Your instructions:
Rewrite the part of the records that opens with the line containing "Sergio [531, 897]" and closes with the line containing "intermediate (215, 1120)", substituting "cabbage" for "kohlrabi" and leaving everything else in those lines unchanged.

····················

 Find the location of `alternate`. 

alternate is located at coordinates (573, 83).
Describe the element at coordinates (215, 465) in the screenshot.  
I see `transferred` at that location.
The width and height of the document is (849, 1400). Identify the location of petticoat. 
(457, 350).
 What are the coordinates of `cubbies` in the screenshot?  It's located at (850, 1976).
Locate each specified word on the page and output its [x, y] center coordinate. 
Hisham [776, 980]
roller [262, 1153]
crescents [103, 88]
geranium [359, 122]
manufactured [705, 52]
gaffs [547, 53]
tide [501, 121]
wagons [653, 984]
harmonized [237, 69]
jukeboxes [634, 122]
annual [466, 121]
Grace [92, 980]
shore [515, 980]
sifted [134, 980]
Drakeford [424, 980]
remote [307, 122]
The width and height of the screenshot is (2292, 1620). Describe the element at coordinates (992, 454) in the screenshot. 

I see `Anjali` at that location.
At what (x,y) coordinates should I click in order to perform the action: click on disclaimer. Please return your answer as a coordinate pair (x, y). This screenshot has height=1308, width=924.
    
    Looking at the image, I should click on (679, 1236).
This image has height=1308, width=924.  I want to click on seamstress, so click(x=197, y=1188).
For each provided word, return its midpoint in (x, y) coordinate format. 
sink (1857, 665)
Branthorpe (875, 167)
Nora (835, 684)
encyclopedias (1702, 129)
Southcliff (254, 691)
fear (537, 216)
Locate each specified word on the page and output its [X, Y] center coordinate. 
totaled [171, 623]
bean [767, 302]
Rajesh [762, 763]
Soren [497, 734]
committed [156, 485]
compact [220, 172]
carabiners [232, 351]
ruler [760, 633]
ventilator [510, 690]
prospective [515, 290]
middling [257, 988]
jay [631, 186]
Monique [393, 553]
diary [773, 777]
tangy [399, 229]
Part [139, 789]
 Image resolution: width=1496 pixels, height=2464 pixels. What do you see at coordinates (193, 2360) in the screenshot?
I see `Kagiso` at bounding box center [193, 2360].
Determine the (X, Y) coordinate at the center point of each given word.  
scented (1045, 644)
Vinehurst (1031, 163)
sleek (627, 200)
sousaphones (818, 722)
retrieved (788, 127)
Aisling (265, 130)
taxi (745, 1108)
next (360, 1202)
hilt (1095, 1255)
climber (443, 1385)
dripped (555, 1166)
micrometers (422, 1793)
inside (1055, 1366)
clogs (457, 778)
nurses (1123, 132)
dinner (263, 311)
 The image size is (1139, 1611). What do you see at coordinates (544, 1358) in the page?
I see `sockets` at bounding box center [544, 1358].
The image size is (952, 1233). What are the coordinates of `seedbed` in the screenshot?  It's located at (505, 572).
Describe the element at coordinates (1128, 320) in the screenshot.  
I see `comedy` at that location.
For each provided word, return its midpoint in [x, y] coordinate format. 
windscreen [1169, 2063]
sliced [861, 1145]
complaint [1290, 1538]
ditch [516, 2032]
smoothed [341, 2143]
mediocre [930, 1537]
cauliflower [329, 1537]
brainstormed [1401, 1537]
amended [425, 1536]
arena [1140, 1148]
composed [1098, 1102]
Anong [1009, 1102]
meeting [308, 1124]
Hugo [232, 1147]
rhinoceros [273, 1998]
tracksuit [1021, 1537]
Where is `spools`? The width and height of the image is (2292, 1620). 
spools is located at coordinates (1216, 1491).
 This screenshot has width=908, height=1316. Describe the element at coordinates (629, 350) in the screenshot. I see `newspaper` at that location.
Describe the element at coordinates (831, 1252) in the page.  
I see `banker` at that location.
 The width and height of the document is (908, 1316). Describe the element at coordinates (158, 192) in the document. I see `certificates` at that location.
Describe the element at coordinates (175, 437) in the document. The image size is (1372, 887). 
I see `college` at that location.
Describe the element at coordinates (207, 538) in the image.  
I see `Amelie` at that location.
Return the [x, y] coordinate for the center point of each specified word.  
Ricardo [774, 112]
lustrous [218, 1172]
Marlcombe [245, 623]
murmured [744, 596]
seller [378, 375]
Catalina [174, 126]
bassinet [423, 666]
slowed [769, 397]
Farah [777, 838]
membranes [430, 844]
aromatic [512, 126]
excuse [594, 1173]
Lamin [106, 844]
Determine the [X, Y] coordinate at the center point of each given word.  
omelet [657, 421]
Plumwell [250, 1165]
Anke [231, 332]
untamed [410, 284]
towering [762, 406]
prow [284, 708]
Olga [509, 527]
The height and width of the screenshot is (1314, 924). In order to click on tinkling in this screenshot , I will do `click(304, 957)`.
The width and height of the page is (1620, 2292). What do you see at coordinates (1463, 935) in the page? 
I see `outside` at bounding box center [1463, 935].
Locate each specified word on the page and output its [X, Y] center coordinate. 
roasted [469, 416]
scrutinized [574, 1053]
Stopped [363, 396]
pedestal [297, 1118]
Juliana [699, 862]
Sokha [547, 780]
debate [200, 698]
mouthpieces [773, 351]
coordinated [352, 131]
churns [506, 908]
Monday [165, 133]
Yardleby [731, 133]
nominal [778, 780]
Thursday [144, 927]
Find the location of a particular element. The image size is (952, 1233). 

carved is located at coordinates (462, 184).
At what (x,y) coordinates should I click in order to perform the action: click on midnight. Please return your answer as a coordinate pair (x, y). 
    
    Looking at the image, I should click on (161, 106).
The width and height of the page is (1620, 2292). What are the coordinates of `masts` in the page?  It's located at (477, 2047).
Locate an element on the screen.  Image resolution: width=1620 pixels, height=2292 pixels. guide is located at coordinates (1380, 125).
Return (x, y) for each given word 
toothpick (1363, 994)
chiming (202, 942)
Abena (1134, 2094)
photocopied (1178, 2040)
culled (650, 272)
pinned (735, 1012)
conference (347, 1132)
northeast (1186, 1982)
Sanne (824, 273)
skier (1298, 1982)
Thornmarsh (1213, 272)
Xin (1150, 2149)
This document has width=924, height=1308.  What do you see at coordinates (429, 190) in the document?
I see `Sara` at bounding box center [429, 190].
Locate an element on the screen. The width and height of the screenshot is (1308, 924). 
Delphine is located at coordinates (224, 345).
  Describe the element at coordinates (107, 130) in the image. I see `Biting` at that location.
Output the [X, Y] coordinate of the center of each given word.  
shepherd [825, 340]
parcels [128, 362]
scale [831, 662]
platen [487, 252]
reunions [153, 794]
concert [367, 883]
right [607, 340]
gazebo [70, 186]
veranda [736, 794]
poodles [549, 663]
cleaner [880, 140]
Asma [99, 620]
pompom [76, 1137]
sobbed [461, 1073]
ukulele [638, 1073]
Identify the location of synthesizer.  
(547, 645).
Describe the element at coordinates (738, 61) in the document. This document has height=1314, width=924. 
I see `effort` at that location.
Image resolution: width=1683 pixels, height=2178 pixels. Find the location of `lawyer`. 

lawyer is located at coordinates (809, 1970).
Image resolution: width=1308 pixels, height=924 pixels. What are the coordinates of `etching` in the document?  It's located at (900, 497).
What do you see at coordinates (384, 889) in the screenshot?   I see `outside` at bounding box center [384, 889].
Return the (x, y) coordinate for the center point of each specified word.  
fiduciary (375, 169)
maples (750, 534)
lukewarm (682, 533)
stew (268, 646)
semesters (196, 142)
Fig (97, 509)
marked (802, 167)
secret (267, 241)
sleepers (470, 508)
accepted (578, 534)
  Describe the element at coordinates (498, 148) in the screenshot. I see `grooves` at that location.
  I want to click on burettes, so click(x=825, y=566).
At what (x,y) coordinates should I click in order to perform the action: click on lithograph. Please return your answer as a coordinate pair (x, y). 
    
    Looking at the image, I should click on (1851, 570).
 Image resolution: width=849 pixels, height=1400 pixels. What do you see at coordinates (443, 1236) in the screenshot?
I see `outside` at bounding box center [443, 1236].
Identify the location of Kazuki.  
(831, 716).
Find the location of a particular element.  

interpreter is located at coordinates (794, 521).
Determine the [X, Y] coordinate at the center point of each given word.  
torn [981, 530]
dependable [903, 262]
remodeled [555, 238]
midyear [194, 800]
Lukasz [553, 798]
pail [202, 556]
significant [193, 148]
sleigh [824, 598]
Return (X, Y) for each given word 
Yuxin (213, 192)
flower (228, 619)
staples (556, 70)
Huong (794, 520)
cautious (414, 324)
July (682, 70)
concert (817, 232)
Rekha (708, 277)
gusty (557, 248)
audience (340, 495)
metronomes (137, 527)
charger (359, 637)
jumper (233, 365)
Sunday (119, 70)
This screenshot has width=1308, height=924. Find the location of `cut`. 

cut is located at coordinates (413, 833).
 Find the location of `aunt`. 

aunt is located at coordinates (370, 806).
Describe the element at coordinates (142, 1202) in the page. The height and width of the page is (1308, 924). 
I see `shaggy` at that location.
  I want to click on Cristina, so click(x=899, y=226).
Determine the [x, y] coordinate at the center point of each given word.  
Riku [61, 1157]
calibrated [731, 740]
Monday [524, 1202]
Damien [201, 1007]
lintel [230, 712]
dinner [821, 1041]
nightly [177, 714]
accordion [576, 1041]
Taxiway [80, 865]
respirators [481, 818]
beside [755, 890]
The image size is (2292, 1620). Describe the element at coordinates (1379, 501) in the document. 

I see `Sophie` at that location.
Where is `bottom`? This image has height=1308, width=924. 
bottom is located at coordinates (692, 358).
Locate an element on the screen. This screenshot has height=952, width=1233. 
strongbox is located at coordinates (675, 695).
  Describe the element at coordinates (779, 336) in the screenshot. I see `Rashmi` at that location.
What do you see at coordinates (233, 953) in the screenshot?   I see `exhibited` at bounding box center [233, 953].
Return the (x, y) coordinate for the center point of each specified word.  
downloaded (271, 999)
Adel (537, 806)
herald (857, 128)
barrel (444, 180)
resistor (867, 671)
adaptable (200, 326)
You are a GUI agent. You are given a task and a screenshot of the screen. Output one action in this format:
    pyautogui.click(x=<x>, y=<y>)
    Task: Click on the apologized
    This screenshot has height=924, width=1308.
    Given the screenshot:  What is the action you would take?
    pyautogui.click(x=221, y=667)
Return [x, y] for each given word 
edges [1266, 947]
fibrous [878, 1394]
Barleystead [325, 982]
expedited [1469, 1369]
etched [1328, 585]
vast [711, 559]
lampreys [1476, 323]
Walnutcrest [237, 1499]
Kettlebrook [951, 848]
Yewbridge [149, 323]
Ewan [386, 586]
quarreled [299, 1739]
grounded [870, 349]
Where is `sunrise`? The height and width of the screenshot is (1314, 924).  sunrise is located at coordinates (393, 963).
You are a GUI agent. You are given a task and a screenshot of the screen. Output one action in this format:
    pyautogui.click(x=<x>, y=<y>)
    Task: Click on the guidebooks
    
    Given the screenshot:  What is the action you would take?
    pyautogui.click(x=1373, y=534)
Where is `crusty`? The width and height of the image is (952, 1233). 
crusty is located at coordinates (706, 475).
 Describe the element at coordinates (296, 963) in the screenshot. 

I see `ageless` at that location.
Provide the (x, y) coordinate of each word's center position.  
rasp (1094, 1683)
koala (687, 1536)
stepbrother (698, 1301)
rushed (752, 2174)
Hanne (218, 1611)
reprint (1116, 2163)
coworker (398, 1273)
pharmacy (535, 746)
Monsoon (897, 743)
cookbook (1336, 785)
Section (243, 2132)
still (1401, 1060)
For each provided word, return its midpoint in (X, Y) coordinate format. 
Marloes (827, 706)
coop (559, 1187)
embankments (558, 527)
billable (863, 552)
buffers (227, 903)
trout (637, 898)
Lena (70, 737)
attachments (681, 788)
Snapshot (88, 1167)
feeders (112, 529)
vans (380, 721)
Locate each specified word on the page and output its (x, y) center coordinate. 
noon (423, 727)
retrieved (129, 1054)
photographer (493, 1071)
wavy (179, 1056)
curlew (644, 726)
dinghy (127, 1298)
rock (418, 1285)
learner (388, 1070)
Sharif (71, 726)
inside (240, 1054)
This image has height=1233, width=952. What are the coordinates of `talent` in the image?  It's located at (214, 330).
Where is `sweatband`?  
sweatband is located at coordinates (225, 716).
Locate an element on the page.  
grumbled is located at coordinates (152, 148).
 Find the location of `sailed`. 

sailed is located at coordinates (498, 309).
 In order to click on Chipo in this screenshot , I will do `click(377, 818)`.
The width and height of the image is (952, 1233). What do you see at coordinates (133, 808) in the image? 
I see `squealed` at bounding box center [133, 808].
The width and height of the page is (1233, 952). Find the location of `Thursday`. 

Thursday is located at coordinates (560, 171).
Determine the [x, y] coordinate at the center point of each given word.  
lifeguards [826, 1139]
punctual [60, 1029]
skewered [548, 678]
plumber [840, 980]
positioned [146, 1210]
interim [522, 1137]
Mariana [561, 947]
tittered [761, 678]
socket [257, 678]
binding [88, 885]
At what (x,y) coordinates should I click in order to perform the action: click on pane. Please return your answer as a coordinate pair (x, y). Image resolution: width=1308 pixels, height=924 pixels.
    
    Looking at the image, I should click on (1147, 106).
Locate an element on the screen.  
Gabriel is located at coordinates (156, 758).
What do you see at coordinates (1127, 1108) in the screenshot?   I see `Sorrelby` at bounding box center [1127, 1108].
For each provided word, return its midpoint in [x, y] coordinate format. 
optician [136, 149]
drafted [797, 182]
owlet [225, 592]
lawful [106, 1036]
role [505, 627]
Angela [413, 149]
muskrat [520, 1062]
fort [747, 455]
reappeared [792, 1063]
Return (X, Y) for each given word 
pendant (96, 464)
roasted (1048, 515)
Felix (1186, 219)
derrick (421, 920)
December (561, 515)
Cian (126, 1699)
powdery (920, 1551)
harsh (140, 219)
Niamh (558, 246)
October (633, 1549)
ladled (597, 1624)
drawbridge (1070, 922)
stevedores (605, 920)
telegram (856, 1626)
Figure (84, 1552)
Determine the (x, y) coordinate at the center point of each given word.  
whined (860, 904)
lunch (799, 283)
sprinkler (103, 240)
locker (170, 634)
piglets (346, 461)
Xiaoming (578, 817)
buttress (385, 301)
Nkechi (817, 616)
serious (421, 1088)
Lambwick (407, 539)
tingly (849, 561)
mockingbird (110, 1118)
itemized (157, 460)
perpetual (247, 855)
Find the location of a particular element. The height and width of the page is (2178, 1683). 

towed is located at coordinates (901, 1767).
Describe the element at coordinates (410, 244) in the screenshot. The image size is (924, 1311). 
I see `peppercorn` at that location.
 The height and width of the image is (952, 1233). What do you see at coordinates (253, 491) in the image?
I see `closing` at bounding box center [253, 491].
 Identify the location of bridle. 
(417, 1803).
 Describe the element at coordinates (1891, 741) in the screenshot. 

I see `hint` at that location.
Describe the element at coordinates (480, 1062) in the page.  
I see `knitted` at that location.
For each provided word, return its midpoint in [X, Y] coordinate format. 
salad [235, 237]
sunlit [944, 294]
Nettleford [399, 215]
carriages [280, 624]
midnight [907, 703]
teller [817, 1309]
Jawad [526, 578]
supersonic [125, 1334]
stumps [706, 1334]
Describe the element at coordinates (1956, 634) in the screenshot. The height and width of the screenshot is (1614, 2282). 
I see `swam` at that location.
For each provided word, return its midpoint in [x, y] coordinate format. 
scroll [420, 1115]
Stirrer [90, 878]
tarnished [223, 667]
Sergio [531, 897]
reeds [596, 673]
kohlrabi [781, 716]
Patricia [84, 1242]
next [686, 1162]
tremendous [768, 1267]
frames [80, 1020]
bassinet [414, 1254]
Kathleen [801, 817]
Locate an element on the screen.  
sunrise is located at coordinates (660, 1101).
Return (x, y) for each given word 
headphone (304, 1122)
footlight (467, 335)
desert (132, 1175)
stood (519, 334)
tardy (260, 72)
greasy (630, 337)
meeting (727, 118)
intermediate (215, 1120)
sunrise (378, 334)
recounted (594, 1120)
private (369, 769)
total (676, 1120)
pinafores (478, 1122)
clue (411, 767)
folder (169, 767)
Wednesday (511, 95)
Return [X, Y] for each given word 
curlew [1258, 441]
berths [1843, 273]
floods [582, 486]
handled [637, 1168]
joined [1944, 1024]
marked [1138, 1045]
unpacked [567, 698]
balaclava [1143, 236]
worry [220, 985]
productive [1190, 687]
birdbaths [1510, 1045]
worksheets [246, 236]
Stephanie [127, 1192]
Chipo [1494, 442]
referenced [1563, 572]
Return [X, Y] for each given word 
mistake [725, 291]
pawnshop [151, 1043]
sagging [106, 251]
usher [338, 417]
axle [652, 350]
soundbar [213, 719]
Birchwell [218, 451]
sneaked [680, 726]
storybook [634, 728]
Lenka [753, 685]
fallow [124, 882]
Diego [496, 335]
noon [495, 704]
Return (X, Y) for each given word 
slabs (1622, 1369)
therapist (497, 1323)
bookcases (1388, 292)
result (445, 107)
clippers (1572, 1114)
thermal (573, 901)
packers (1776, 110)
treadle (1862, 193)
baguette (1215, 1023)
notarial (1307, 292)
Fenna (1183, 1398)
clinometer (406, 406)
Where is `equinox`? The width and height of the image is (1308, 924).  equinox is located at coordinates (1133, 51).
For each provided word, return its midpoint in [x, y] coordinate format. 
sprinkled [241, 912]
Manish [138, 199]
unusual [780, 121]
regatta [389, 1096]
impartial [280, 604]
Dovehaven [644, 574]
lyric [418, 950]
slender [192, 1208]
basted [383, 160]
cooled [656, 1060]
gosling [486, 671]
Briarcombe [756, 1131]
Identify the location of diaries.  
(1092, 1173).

····················

Full answer:
Sergio [531, 897]
reeds [596, 673]
cabbage [781, 716]
Patricia [84, 1242]
next [686, 1162]
tremendous [768, 1267]
frames [80, 1020]
bassinet [414, 1254]
Kathleen [801, 817]
Locate an element on the screen.  
sunrise is located at coordinates (660, 1101).
Return (x, y) for each given word 
headphone (304, 1122)
footlight (467, 335)
desert (132, 1175)
stood (519, 334)
tardy (260, 72)
greasy (630, 337)
meeting (727, 118)
intermediate (215, 1120)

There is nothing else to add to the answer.